# [WHAT YOU ARE ASKED TO DO]
Word for word and without images, reproduce the listing that follows.

# [RECORDED DATA]
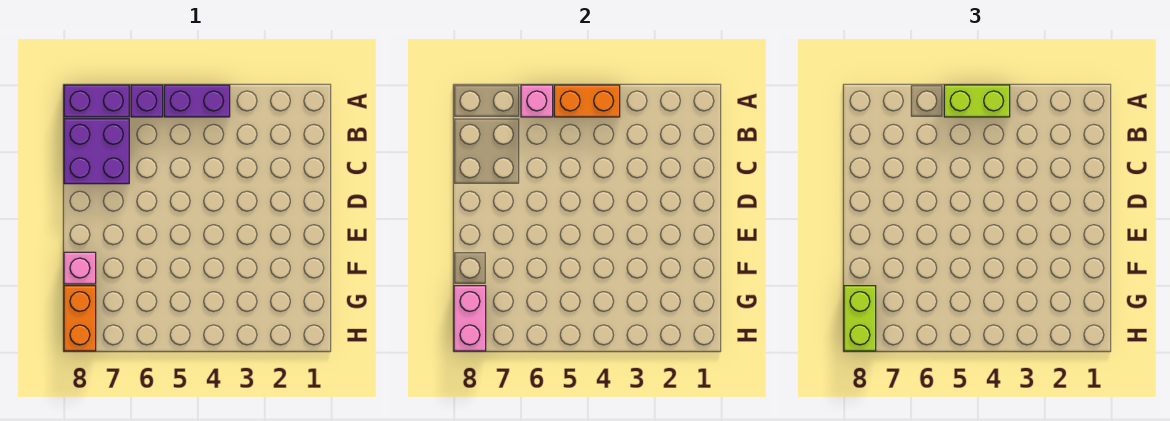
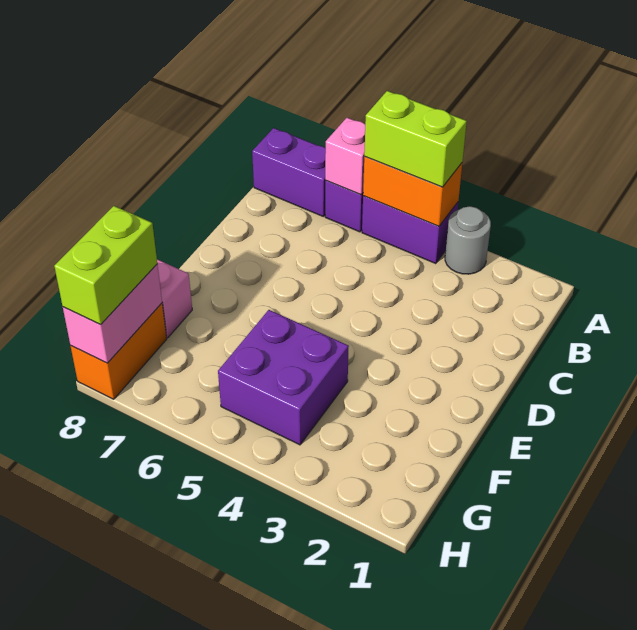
none -> grey round brick A3 level 1
purple brick B7:C8 level 1 -> purple brick F4:G5 level 1

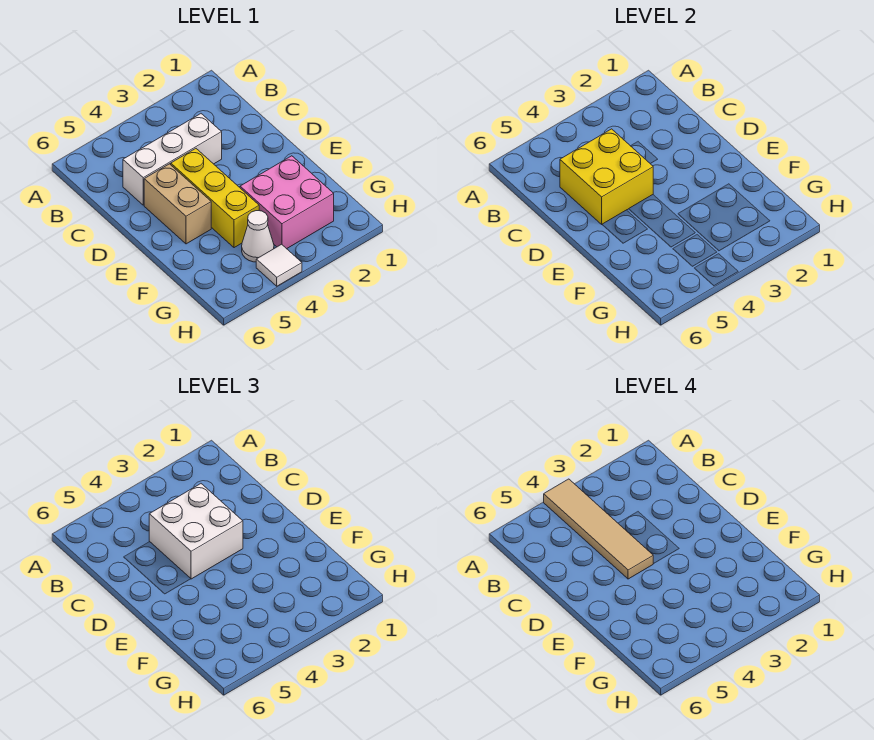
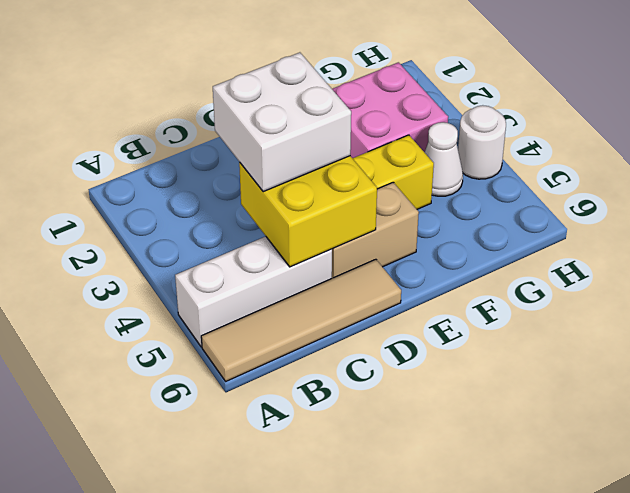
tan tile A4:D4 level 4 -> tan tile A6:D6 level 1
white brick C3:C5 level 1 -> white brick A5:C5 level 1
white tile H4 level 1 -> white round brick H4 level 1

# [RESULT OF THIS EXERCISE]
none -> grey round brick A3 level 1
purple brick B7:C8 level 1 -> purple brick F4:G5 level 1

tan tile A4:D4 level 4 -> tan tile A6:D6 level 1
white brick C3:C5 level 1 -> white brick A5:C5 level 1
white tile H4 level 1 -> white round brick H4 level 1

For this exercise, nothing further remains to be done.